----- Data records -----

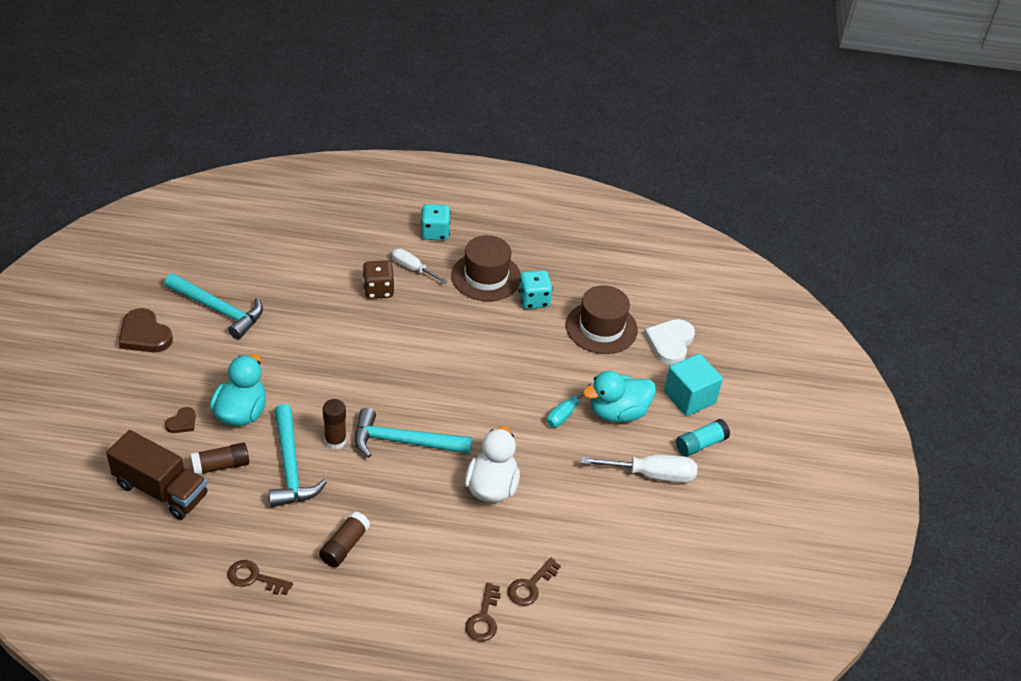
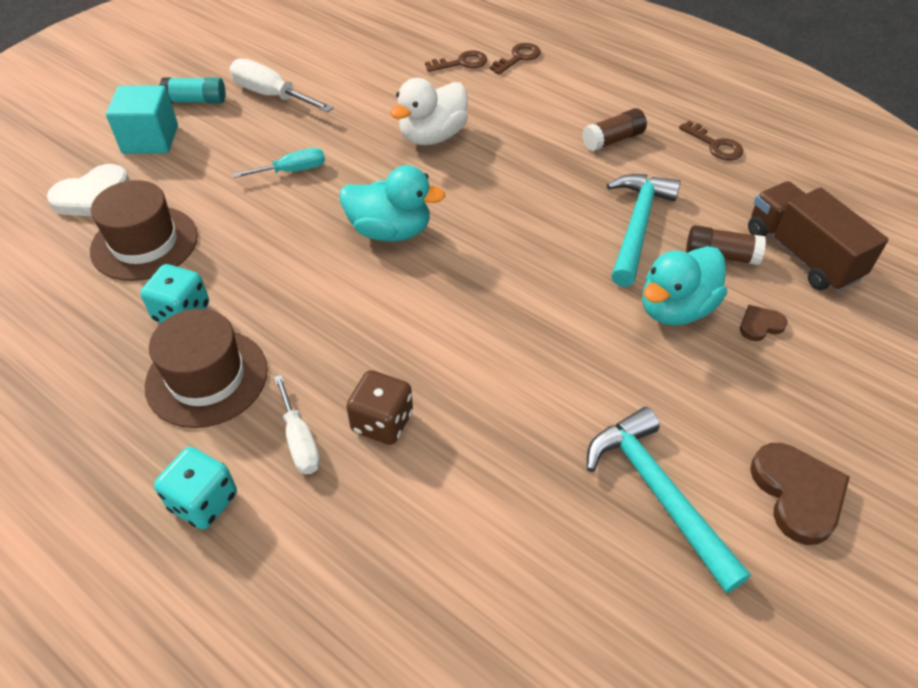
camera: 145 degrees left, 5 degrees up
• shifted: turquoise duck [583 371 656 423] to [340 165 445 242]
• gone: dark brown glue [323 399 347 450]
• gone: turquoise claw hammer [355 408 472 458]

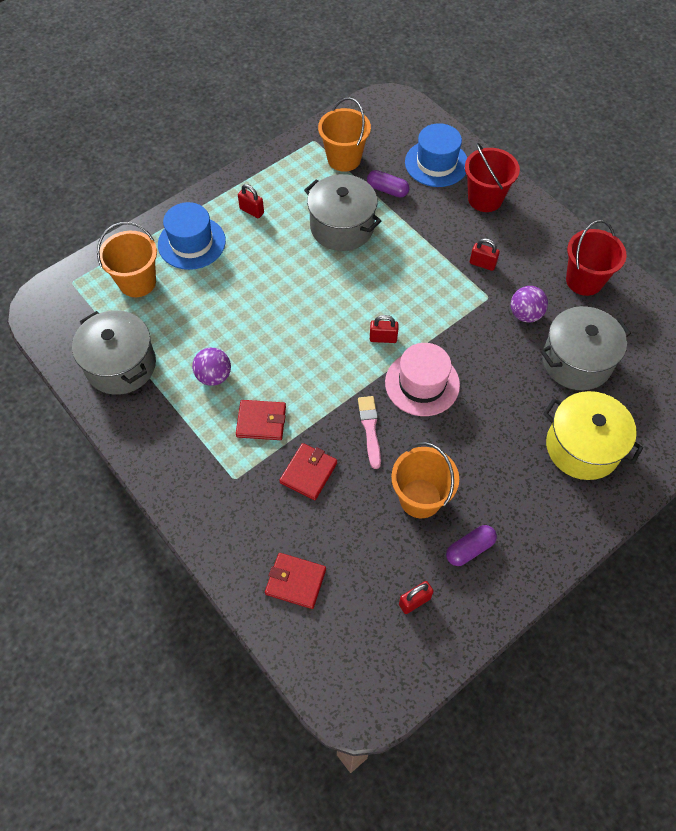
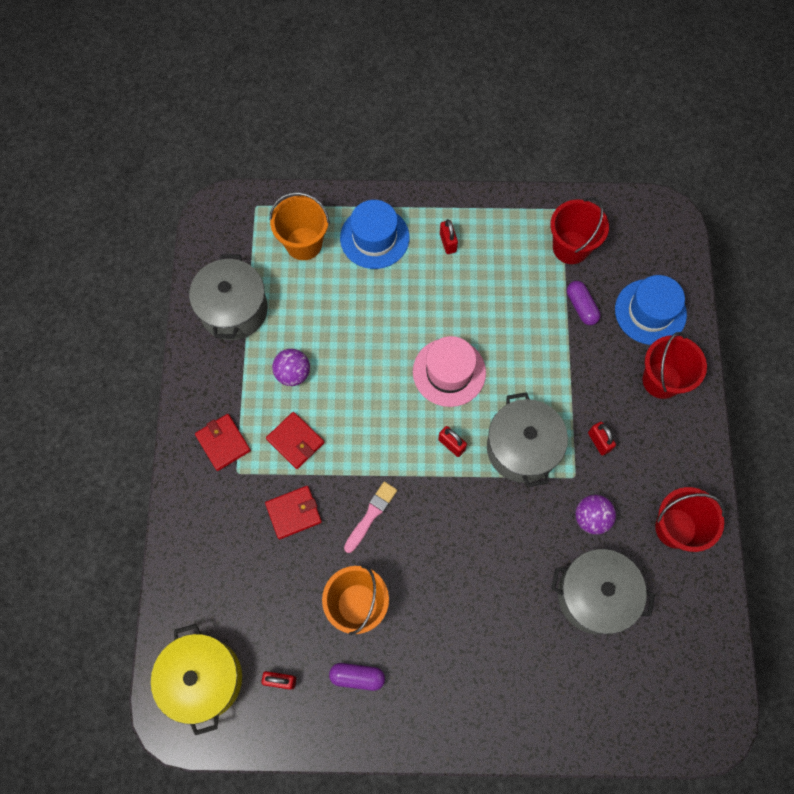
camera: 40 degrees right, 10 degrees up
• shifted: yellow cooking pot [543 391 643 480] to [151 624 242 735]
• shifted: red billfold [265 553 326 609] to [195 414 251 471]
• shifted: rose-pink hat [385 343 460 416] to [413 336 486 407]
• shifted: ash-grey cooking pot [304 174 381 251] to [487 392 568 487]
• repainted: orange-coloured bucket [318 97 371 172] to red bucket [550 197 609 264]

-----

### What is required
With the pictures removed, print the entries above exactly.

### Worked solution
camera: 145 degrees left, 5 degrees up
• shifted: turquoise duck [583 371 656 423] to [340 165 445 242]
• gone: dark brown glue [323 399 347 450]
• gone: turquoise claw hammer [355 408 472 458]

camera: 40 degrees right, 10 degrees up
• shifted: yellow cooking pot [543 391 643 480] to [151 624 242 735]
• shifted: red billfold [265 553 326 609] to [195 414 251 471]
• shifted: rose-pink hat [385 343 460 416] to [413 336 486 407]
• shifted: ash-grey cooking pot [304 174 381 251] to [487 392 568 487]
• repainted: orange-coloured bucket [318 97 371 172] to red bucket [550 197 609 264]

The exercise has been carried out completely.